→ **TRY IT**: Would you copy the listing below exactly, keeping the pictures out?

→ **DATA SECTION**:
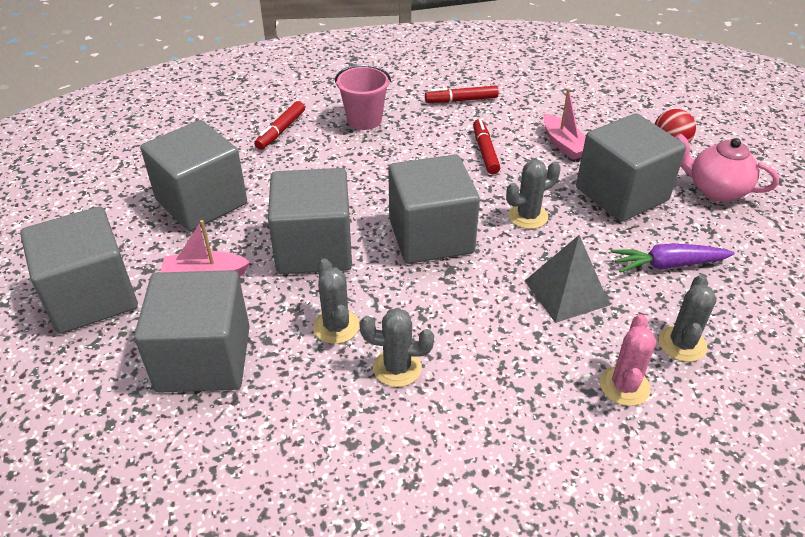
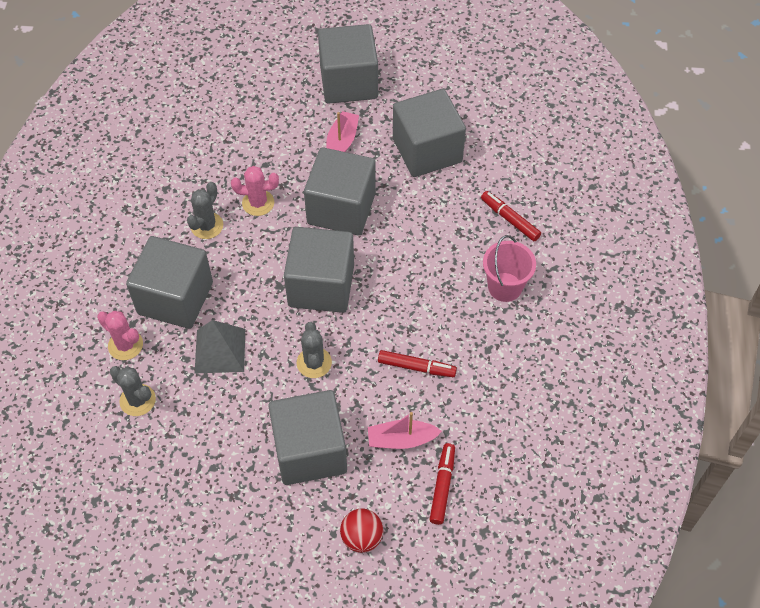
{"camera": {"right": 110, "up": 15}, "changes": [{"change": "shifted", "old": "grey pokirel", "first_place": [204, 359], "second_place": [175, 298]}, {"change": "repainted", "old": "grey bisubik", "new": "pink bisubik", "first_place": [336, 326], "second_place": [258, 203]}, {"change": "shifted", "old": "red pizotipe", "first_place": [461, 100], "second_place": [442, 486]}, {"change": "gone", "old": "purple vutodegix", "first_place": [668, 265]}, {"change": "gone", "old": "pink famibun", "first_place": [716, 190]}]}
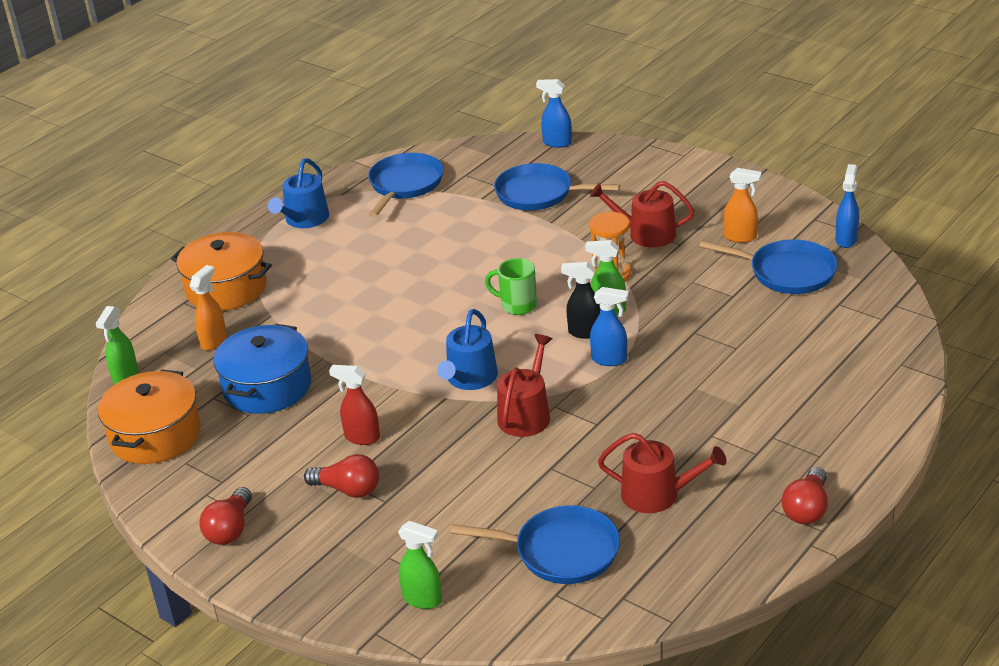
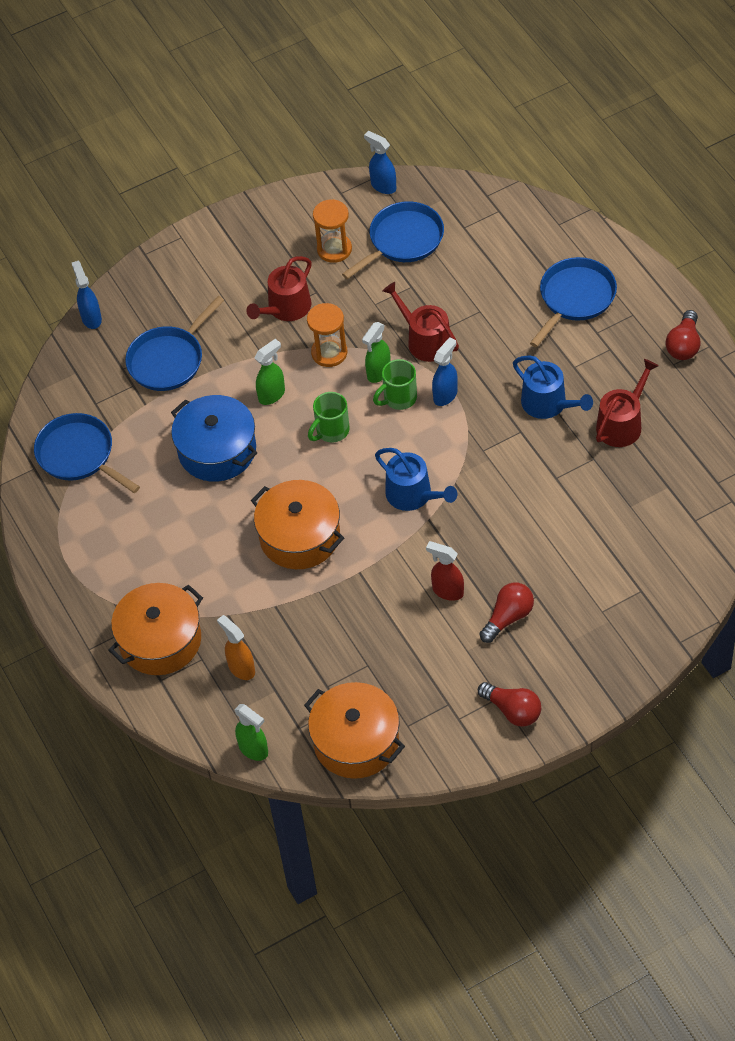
{"camera": {"right": -65, "up": 20}, "changes": [{"change": "rotated", "old": "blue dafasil", "first_place": [556, 143], "second_place": [91, 318], "degrees": 120}, {"change": "shifted", "old": "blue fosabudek", "first_place": [267, 387], "second_place": [217, 450]}, {"change": "new", "new": "orange fosabudek", "second_place": [300, 536]}, {"change": "shifted", "old": "green dafasil", "first_place": [423, 599], "second_place": [272, 395]}, {"change": "swapped", "old": "orange dafasil", "new": "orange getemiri", "first_place": [740, 237], "second_place": [334, 249]}, {"change": "swapped", "old": "black dafasil", "new": "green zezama", "first_place": [585, 332], "second_place": [399, 398]}, {"change": "shifted", "old": "red dapuzose", "first_place": [526, 414], "second_place": [425, 340]}, {"change": "rotated", "old": "red dafasil", "first_place": [361, 437], "second_place": [447, 591], "degrees": 75}, {"change": "shifted", "old": "blue dapuzose", "first_place": [304, 220], "second_place": [548, 404]}, {"change": "shifted", "old": "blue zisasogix", "first_place": [561, 552], "second_place": [575, 298]}, {"change": "rotated", "old": "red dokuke", "first_place": [807, 509], "second_place": [684, 345], "degrees": 60}]}
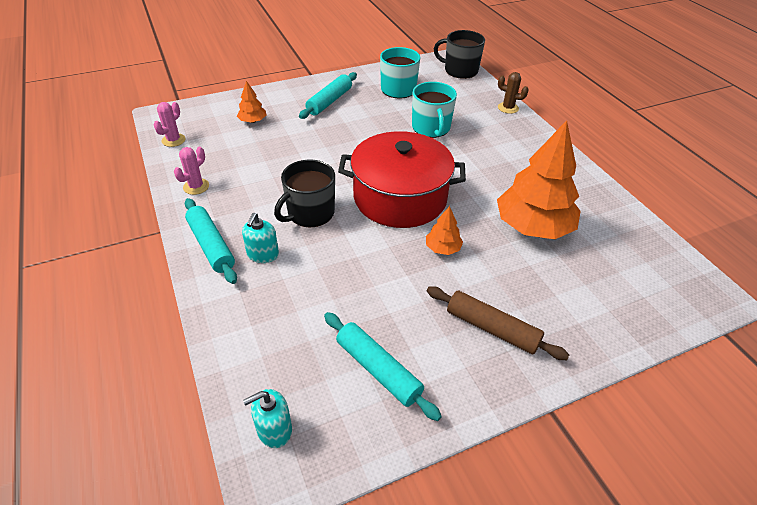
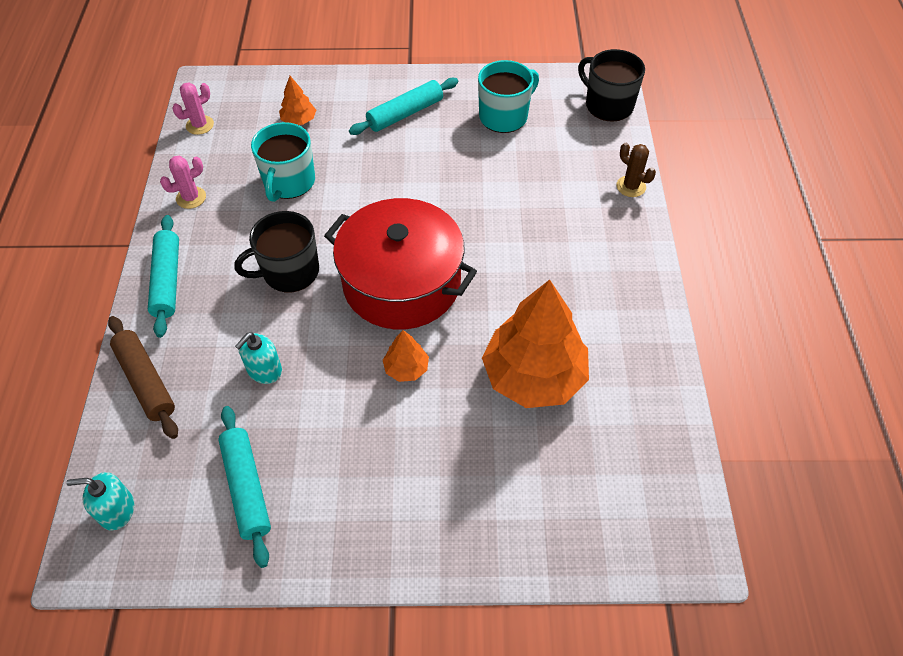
{"camera": {"right": 25, "up": 10}, "changes": [{"change": "shifted", "old": "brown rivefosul", "first_place": [492, 329], "second_place": [146, 381]}, {"change": "shifted", "old": "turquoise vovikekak", "first_place": [263, 254], "second_place": [264, 370]}, {"change": "shifted", "old": "turquoise zezama", "first_place": [431, 128], "second_place": [289, 182]}]}
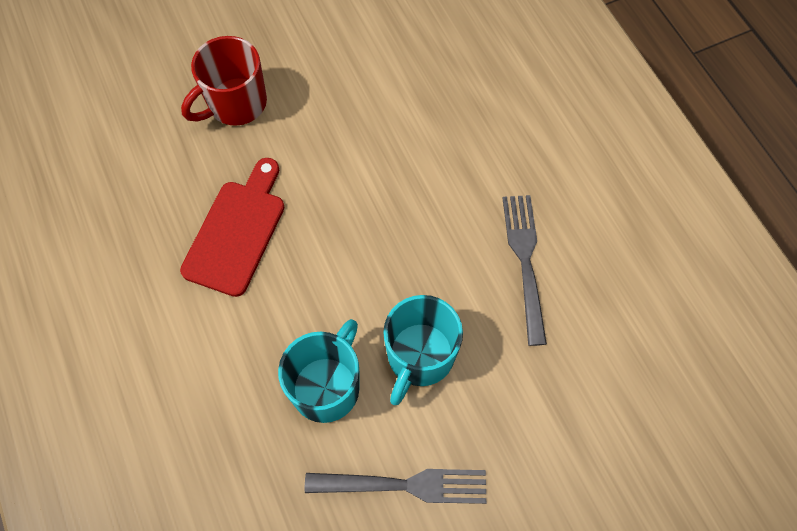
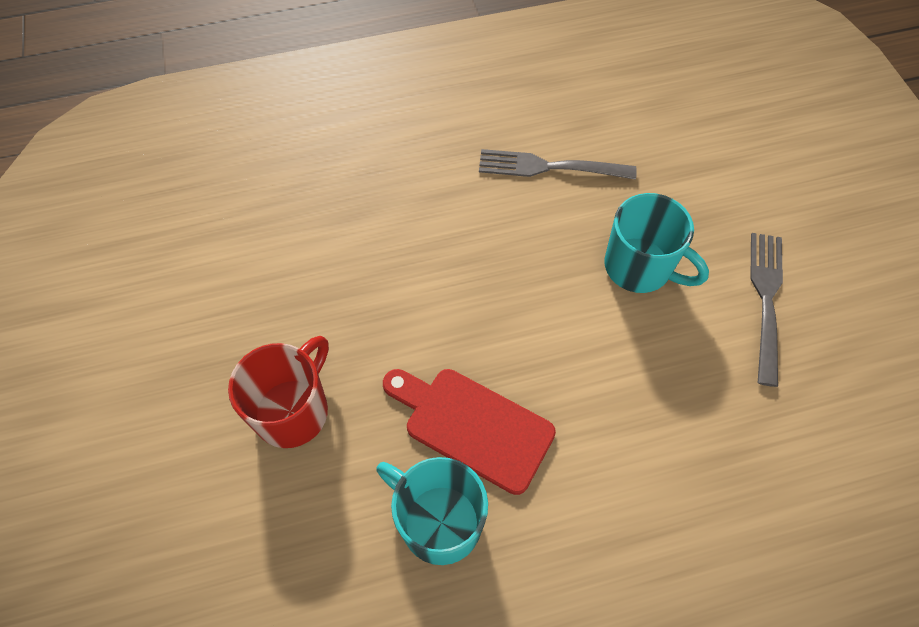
{"camera": {"right": -80, "up": -5}, "changes": [{"change": "rotated", "old": "red zezama", "first_place": [236, 104], "second_place": [293, 411], "degrees": -120}, {"change": "shifted", "old": "turquoise zezama", "first_place": [327, 387], "second_place": [439, 522]}]}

→ **THE COMPLETED TASK**:
{"camera": {"right": 110, "up": 15}, "changes": [{"change": "shifted", "old": "grey pokirel", "first_place": [204, 359], "second_place": [175, 298]}, {"change": "repainted", "old": "grey bisubik", "new": "pink bisubik", "first_place": [336, 326], "second_place": [258, 203]}, {"change": "shifted", "old": "red pizotipe", "first_place": [461, 100], "second_place": [442, 486]}, {"change": "gone", "old": "purple vutodegix", "first_place": [668, 265]}, {"change": "gone", "old": "pink famibun", "first_place": [716, 190]}]}
{"camera": {"right": -65, "up": 20}, "changes": [{"change": "rotated", "old": "blue dafasil", "first_place": [556, 143], "second_place": [91, 318], "degrees": 120}, {"change": "shifted", "old": "blue fosabudek", "first_place": [267, 387], "second_place": [217, 450]}, {"change": "new", "new": "orange fosabudek", "second_place": [300, 536]}, {"change": "shifted", "old": "green dafasil", "first_place": [423, 599], "second_place": [272, 395]}, {"change": "swapped", "old": "orange dafasil", "new": "orange getemiri", "first_place": [740, 237], "second_place": [334, 249]}, {"change": "swapped", "old": "black dafasil", "new": "green zezama", "first_place": [585, 332], "second_place": [399, 398]}, {"change": "shifted", "old": "red dapuzose", "first_place": [526, 414], "second_place": [425, 340]}, {"change": "rotated", "old": "red dafasil", "first_place": [361, 437], "second_place": [447, 591], "degrees": 75}, {"change": "shifted", "old": "blue dapuzose", "first_place": [304, 220], "second_place": [548, 404]}, {"change": "shifted", "old": "blue zisasogix", "first_place": [561, 552], "second_place": [575, 298]}, {"change": "rotated", "old": "red dokuke", "first_place": [807, 509], "second_place": [684, 345], "degrees": 60}]}
{"camera": {"right": 25, "up": 10}, "changes": [{"change": "shifted", "old": "brown rivefosul", "first_place": [492, 329], "second_place": [146, 381]}, {"change": "shifted", "old": "turquoise vovikekak", "first_place": [263, 254], "second_place": [264, 370]}, {"change": "shifted", "old": "turquoise zezama", "first_place": [431, 128], "second_place": [289, 182]}]}
{"camera": {"right": -80, "up": -5}, "changes": [{"change": "rotated", "old": "red zezama", "first_place": [236, 104], "second_place": [293, 411], "degrees": -120}, {"change": "shifted", "old": "turquoise zezama", "first_place": [327, 387], "second_place": [439, 522]}]}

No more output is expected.